Work item: Give back each entry unchanged, minus pictures.

Records from a data collection:
#####

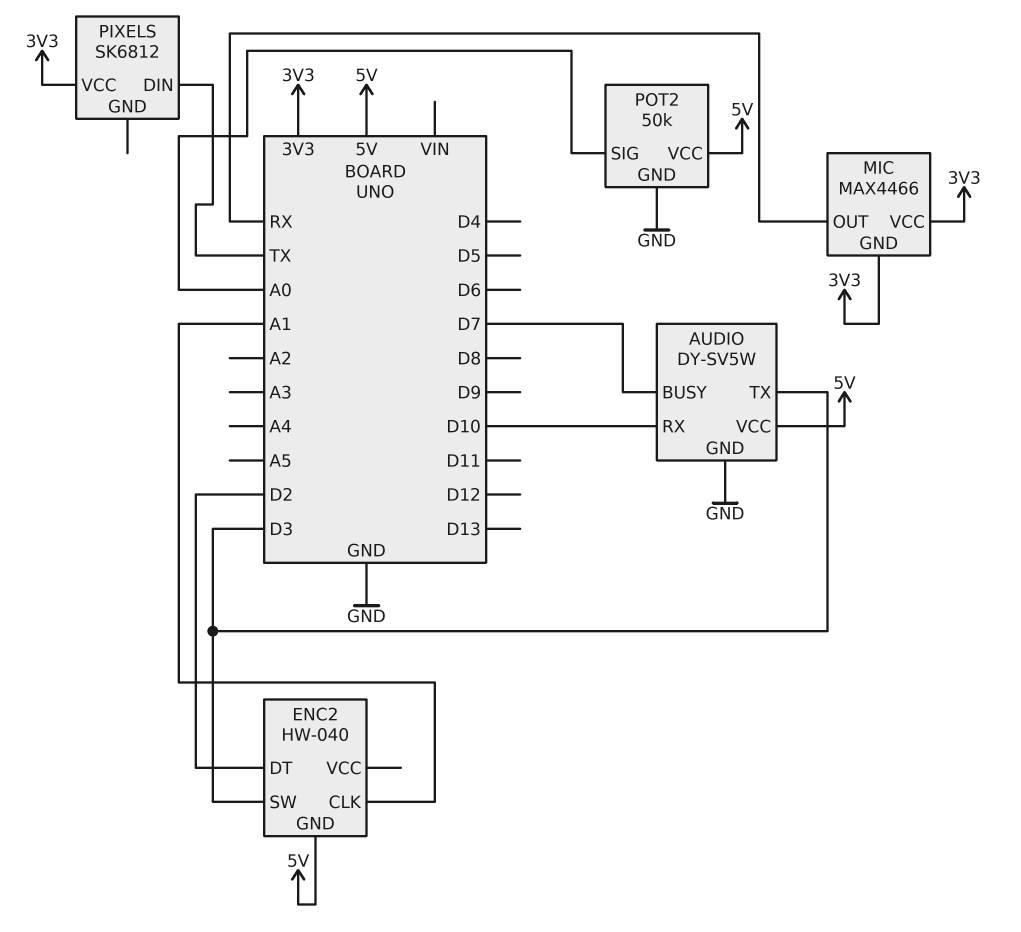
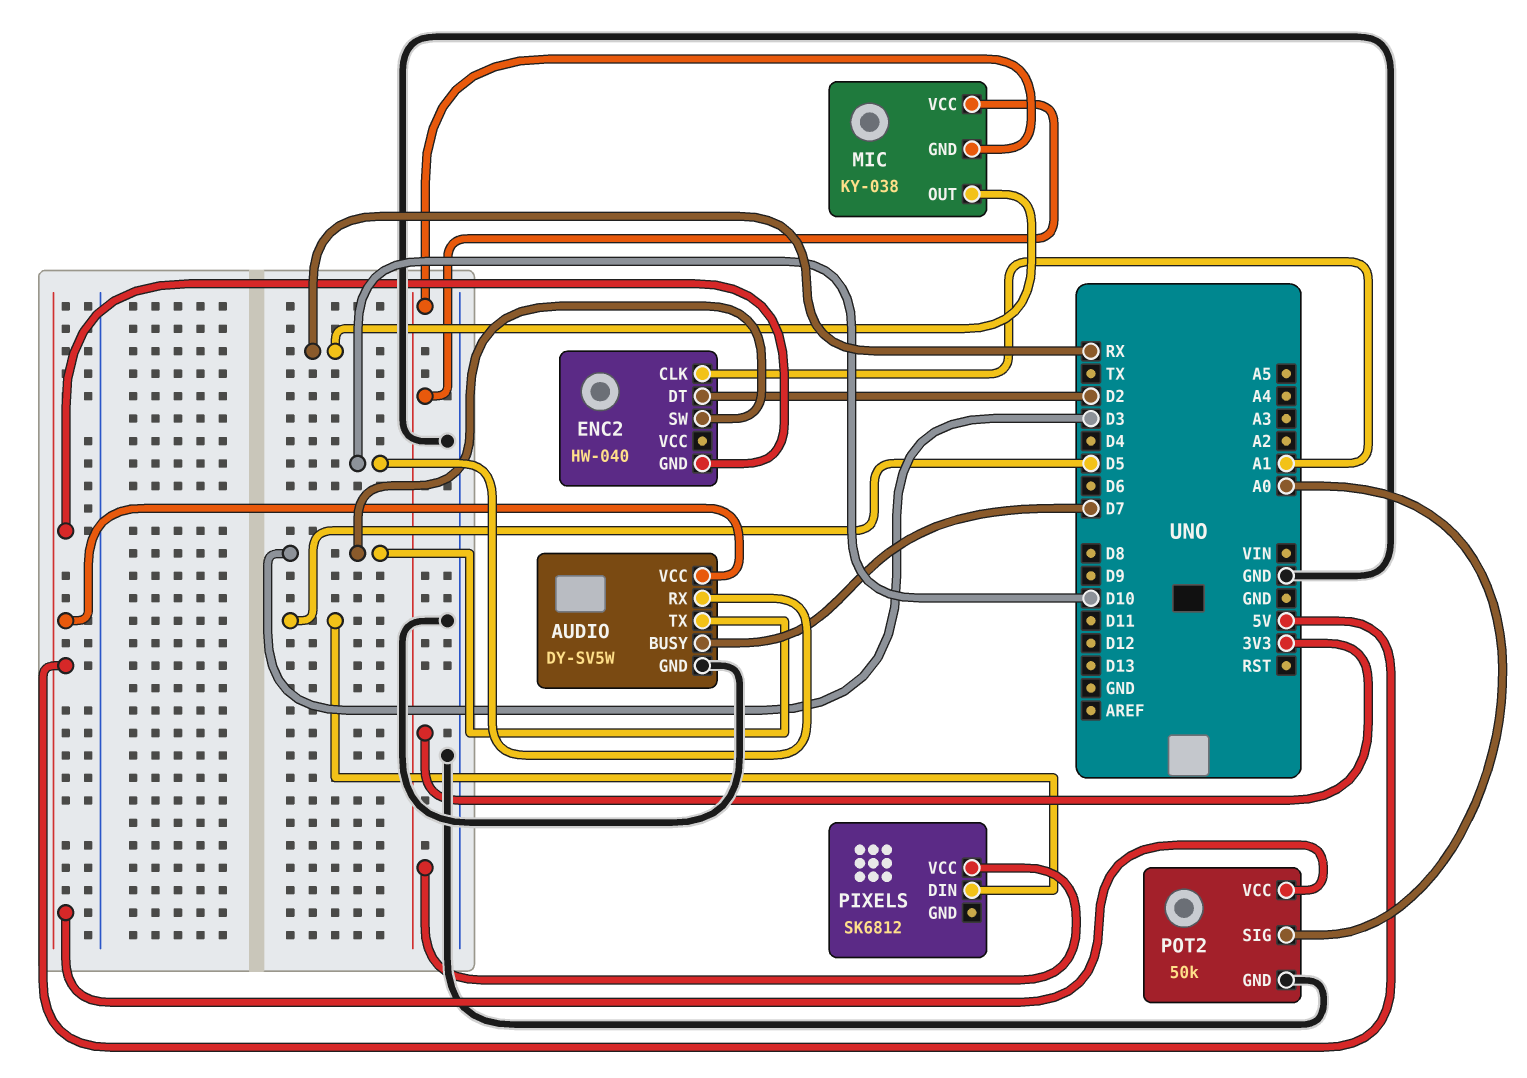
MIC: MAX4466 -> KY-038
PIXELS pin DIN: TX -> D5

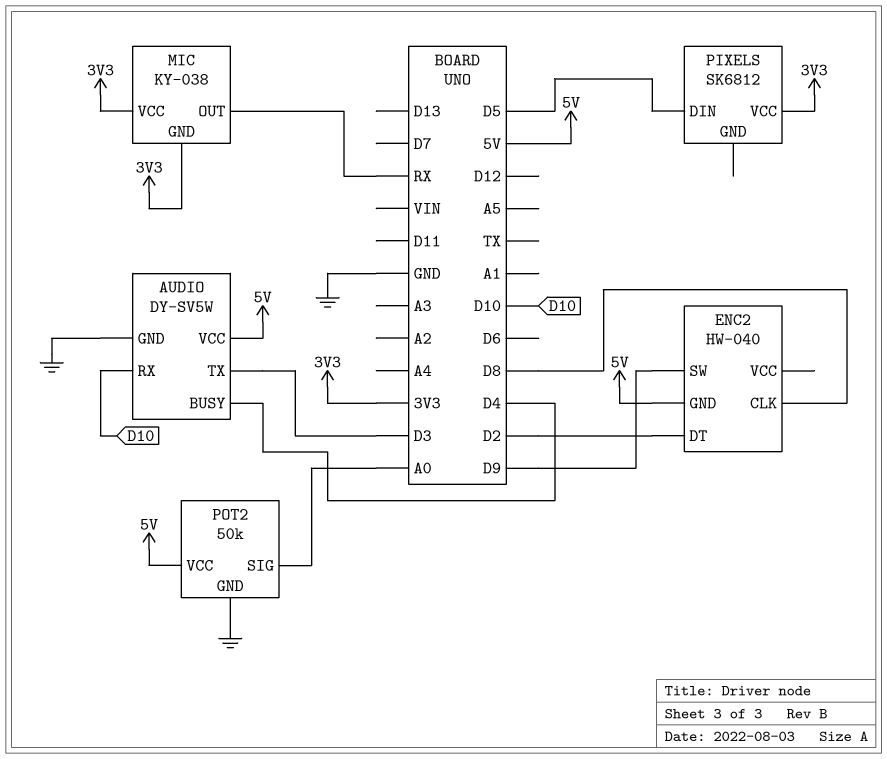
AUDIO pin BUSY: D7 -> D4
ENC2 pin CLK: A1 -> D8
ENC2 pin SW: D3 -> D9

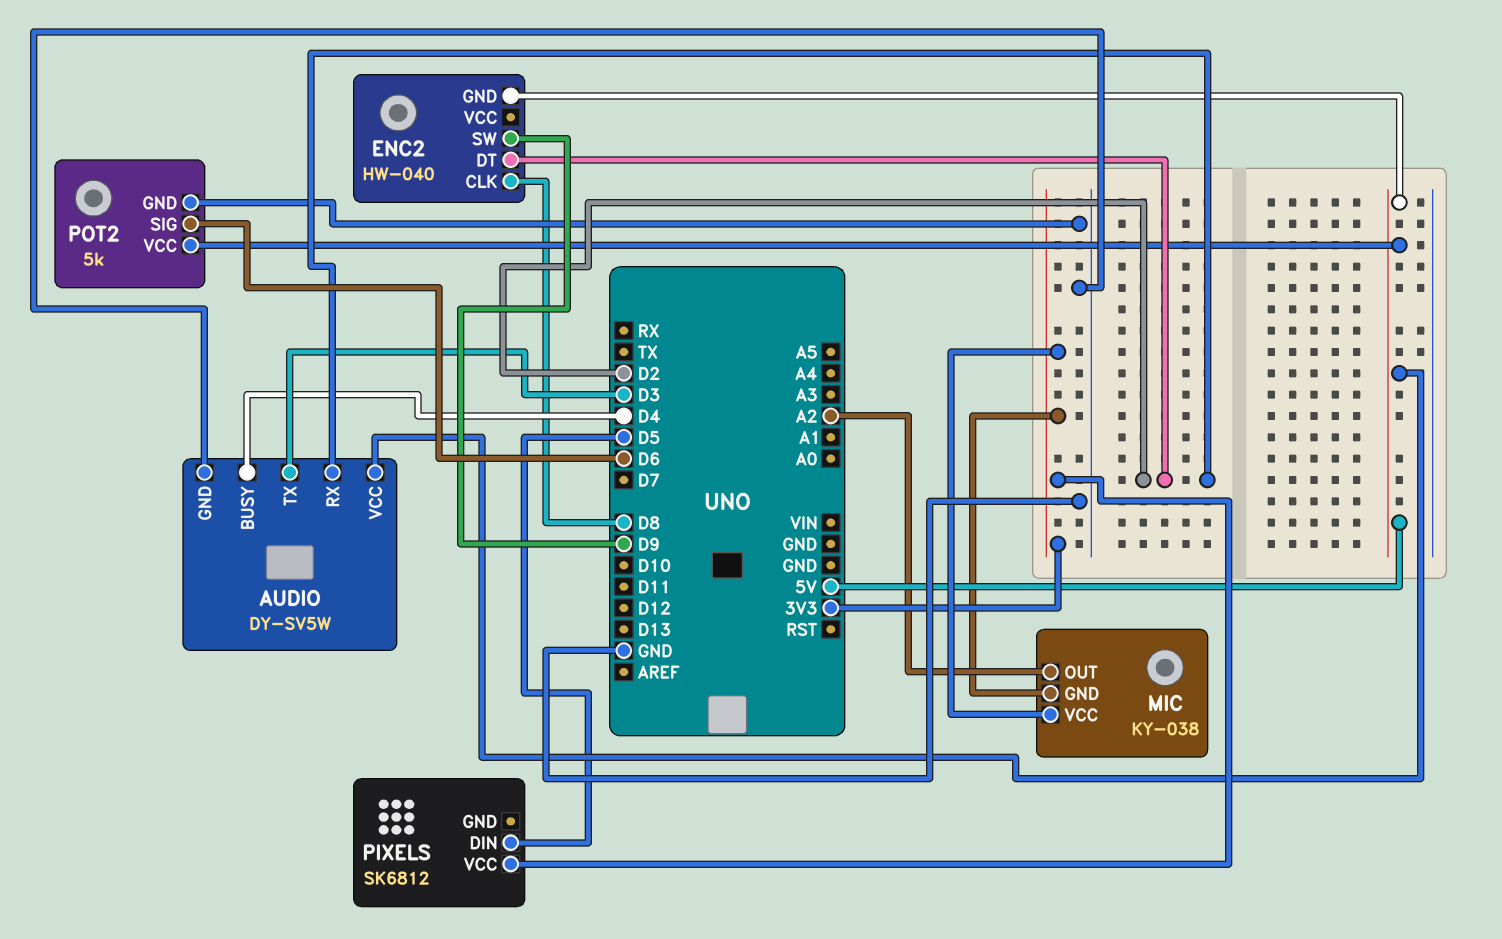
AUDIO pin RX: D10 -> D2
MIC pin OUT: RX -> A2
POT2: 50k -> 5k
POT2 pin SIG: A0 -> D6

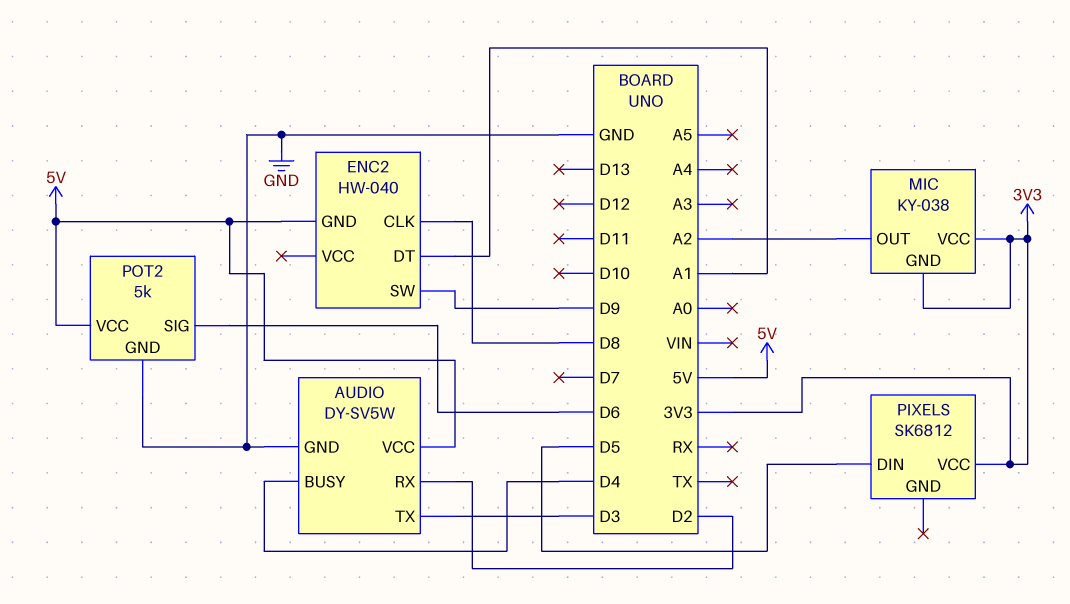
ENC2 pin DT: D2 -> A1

#####

Solution:
MIC: MAX4466 -> KY-038
PIXELS pin DIN: TX -> D5

AUDIO pin BUSY: D7 -> D4
ENC2 pin CLK: A1 -> D8
ENC2 pin SW: D3 -> D9

AUDIO pin RX: D10 -> D2
MIC pin OUT: RX -> A2
POT2: 50k -> 5k
POT2 pin SIG: A0 -> D6

ENC2 pin DT: D2 -> A1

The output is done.